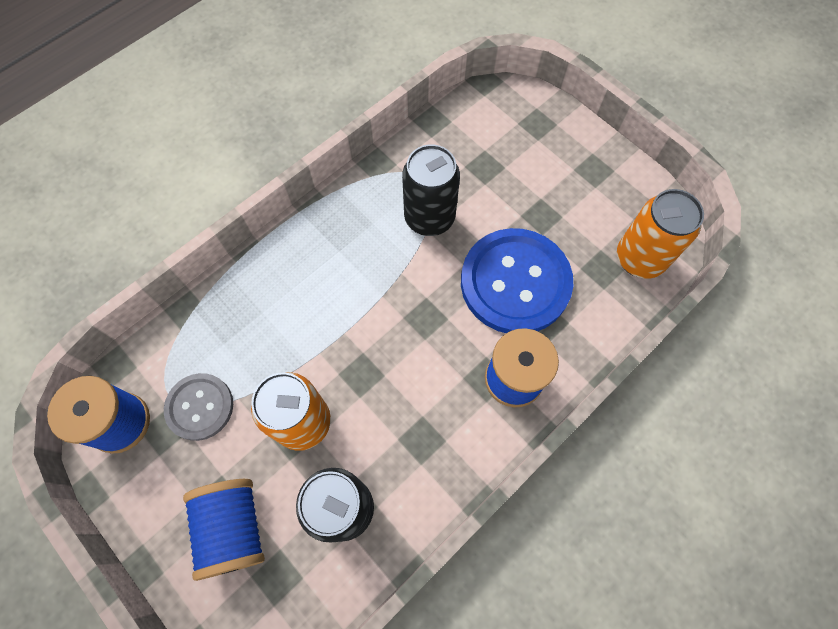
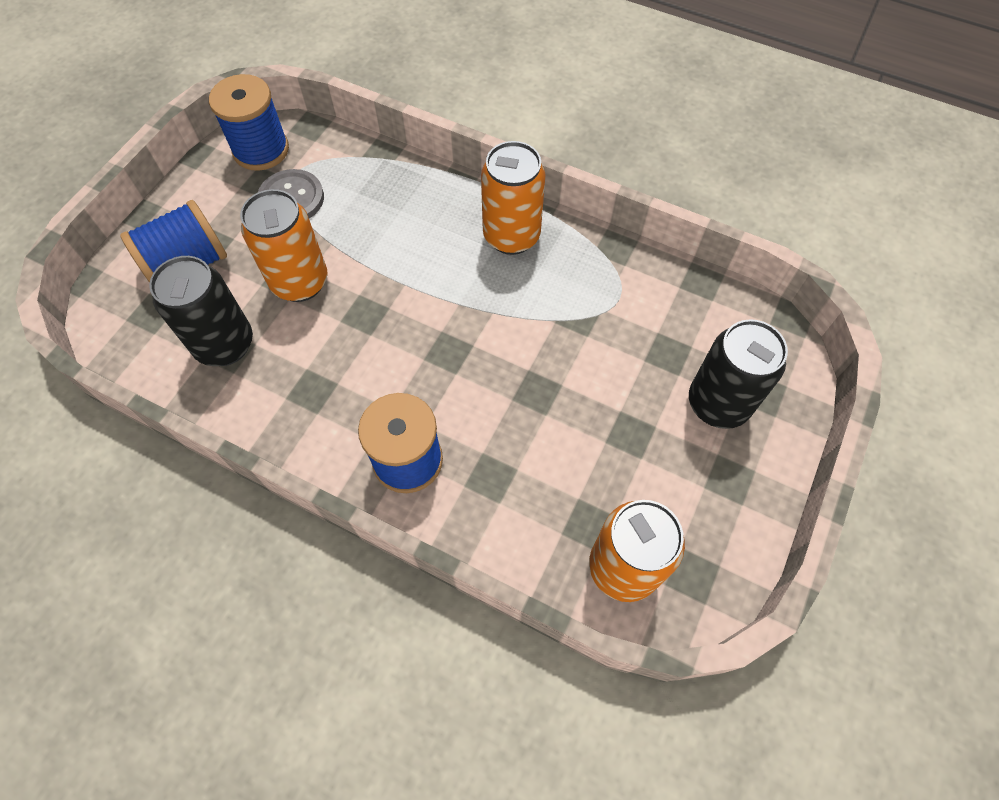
camera: 70 degrees right, 5 degrees down
(332, 233) = (511, 236): none -> orange can
(429, 218) = (571, 317): black can -> black can (718, 404)
(515, 282) = (527, 429): blue button -> none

What the exercise asks:
Using the data above, print every line exactly, omitting pictures.

Exercise answer:
camera: 70 degrees right, 5 degrees down
(332, 233) = (511, 236): none -> orange can
(429, 218) = (571, 317): black can -> black can (718, 404)
(515, 282) = (527, 429): blue button -> none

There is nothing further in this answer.